Extracted data entries:
====================

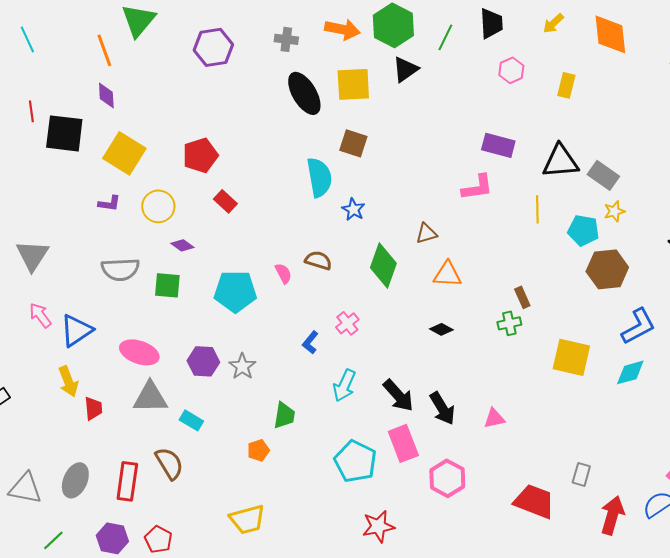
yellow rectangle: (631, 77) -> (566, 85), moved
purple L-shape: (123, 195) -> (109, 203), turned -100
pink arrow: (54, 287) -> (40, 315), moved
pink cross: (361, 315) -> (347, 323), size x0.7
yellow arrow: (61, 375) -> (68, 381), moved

====================

### PROBLEM TO WORK ON:
Quote every record above exactly, leaving out any pictures.

### EXERCISE RESULT:
yellow rectangle: (631, 77) -> (566, 85), moved
purple L-shape: (123, 195) -> (109, 203), turned -100
pink arrow: (54, 287) -> (40, 315), moved
pink cross: (361, 315) -> (347, 323), size x0.7
yellow arrow: (61, 375) -> (68, 381), moved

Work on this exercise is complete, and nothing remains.